-- WHAT IS EXPECTED --
If a line in the data below holds the word "turquoise", copy it.

-- SUPPLIED INFORMATION --

──────

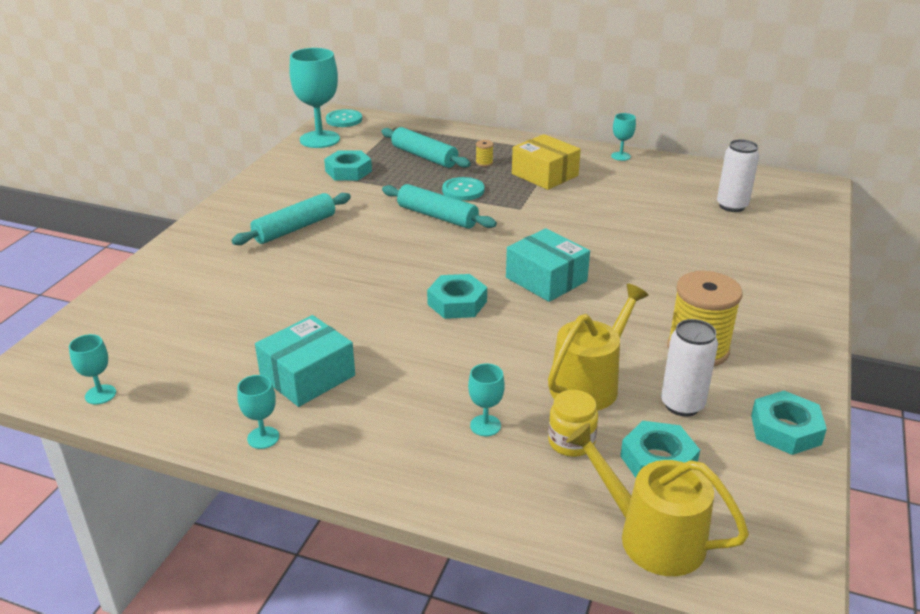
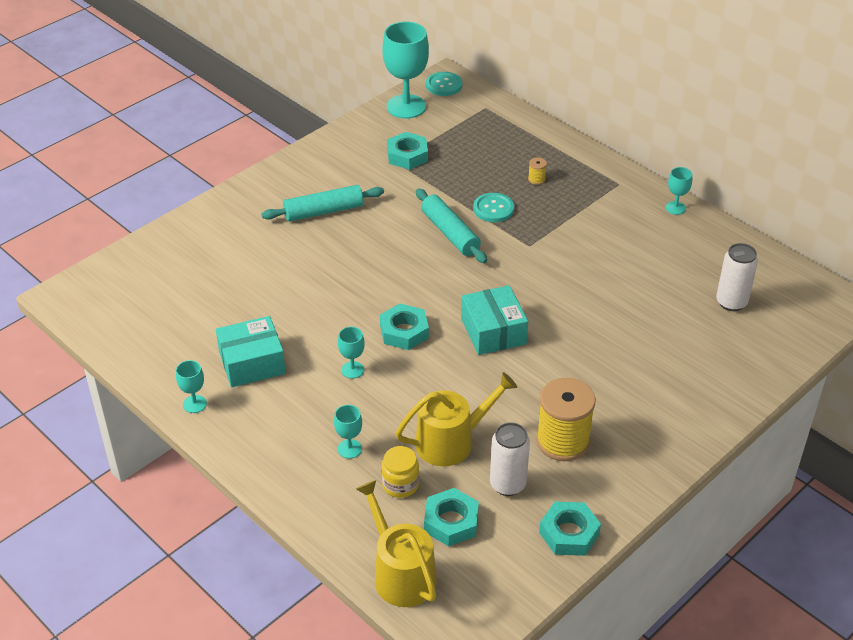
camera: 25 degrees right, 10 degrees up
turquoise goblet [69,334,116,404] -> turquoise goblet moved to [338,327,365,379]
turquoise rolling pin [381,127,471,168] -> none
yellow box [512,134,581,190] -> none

──────

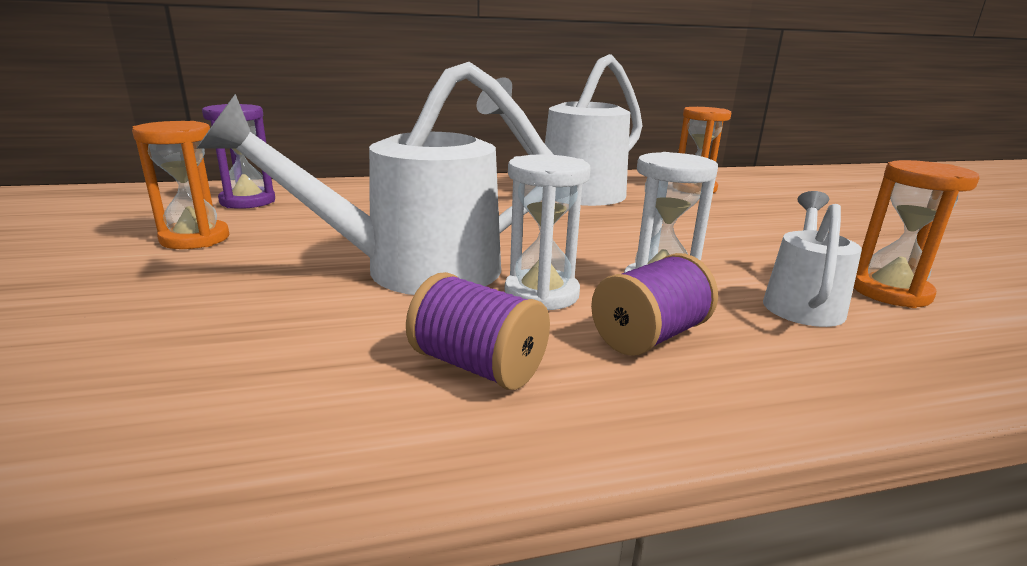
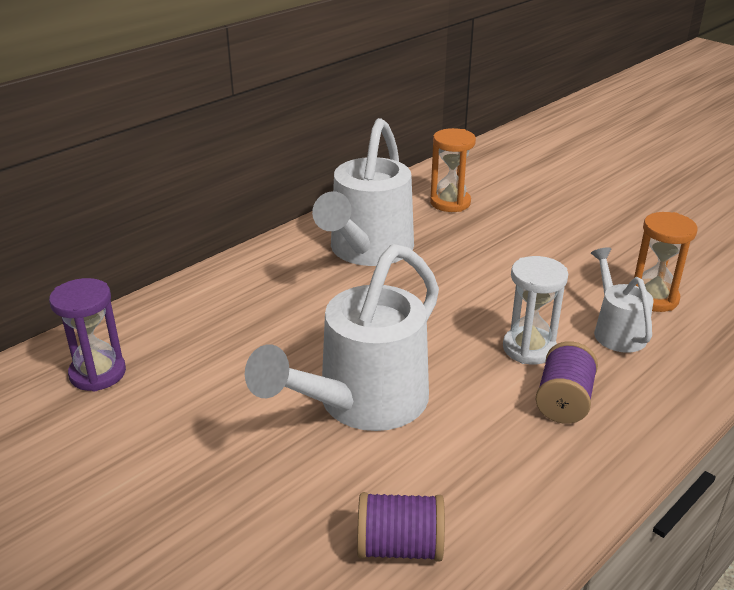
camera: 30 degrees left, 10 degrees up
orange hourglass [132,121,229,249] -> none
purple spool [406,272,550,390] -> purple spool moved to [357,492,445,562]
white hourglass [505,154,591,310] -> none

──────

-- EXERCISE ANSWER --
turquoise goblet [69,334,116,404] -> turquoise goblet moved to [338,327,365,379]
turquoise rolling pin [381,127,471,168] -> none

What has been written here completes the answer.